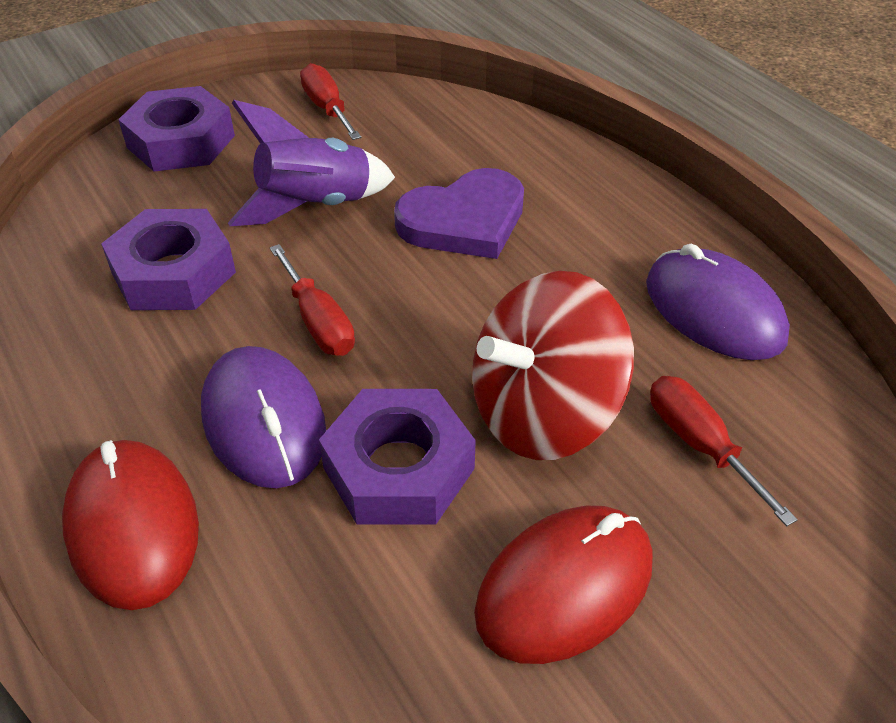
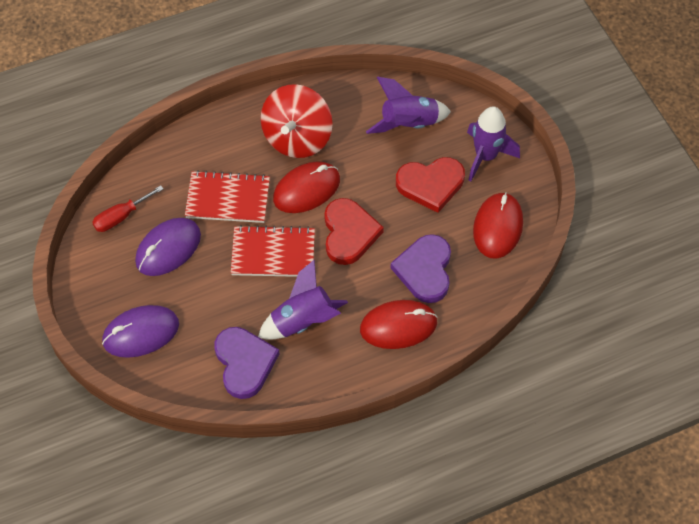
purple heart: 1 -> 2
purple nut: 3 -> 0
purple rocket: 1 -> 3
red heart: 0 -> 2
red mouse: 2 -> 3
red notebook: 0 -> 2
red screwdriver: 3 -> 1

ABOUT THIS TASK:
A faithful copy of every record is needed here. Leave the images out of it.

OUTPUT FOR THIS EXERCISE:
purple heart: 1 -> 2
purple nut: 3 -> 0
purple rocket: 1 -> 3
red heart: 0 -> 2
red mouse: 2 -> 3
red notebook: 0 -> 2
red screwdriver: 3 -> 1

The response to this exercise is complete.